» Supplied data
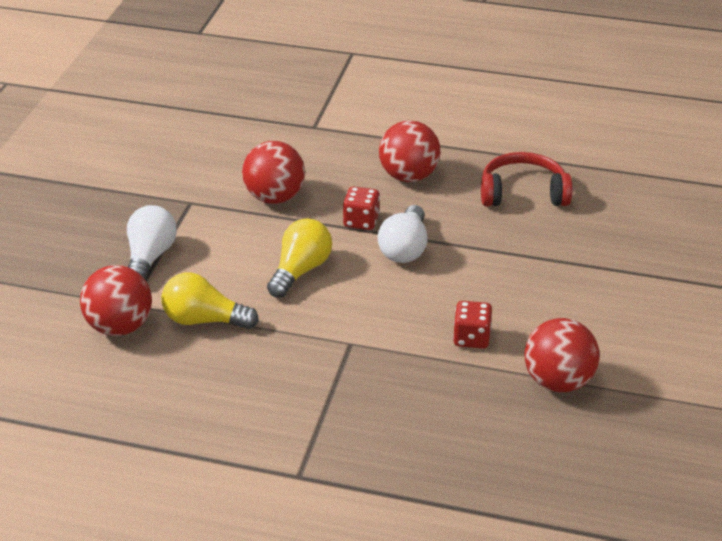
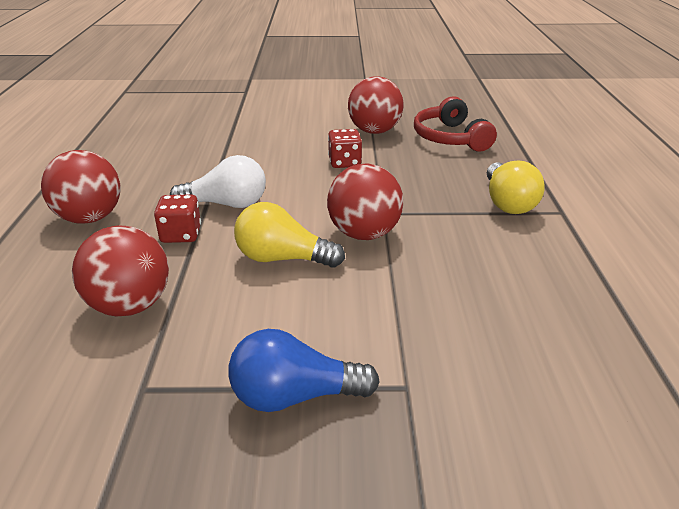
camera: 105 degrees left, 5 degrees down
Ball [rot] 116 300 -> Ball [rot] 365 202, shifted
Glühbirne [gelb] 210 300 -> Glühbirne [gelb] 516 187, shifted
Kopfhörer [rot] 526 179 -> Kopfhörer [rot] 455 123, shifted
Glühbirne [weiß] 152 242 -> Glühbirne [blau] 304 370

» What is required
Every entry, word for word: repeat it, but skip the images.

» Response box
camera: 105 degrees left, 5 degrees down
Ball [rot] 116 300 -> Ball [rot] 365 202, shifted
Glühbirne [gelb] 210 300 -> Glühbirne [gelb] 516 187, shifted
Kopfhörer [rot] 526 179 -> Kopfhörer [rot] 455 123, shifted
Glühbirne [weiß] 152 242 -> Glühbirne [blau] 304 370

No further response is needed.